* _What to produce_
Word for word, print all of the entries below.

* _Data records_
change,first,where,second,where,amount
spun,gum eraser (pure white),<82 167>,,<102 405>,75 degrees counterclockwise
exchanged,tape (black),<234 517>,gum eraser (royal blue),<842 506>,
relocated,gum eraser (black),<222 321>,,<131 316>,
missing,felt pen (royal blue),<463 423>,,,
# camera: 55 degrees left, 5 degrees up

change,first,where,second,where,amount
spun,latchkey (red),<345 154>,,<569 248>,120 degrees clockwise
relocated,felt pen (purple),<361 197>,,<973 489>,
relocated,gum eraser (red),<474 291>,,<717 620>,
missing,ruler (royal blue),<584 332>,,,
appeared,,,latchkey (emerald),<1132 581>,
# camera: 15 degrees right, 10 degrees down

* _Task solution_
change,first,where,second,where,amount
spun,gum eraser (pure white),<82 167>,,<102 405>,75 degrees counterclockwise
exchanged,tape (black),<234 517>,gum eraser (royal blue),<842 506>,
relocated,gum eraser (black),<222 321>,,<131 316>,
missing,felt pen (royal blue),<463 423>,,,
# camera: 55 degrees left, 5 degrees up

change,first,where,second,where,amount
spun,latchkey (red),<345 154>,,<569 248>,120 degrees clockwise
relocated,felt pen (purple),<361 197>,,<973 489>,
relocated,gum eraser (red),<474 291>,,<717 620>,
missing,ruler (royal blue),<584 332>,,,
appeared,,,latchkey (emerald),<1132 581>,
# camera: 15 degrees right, 10 degrees down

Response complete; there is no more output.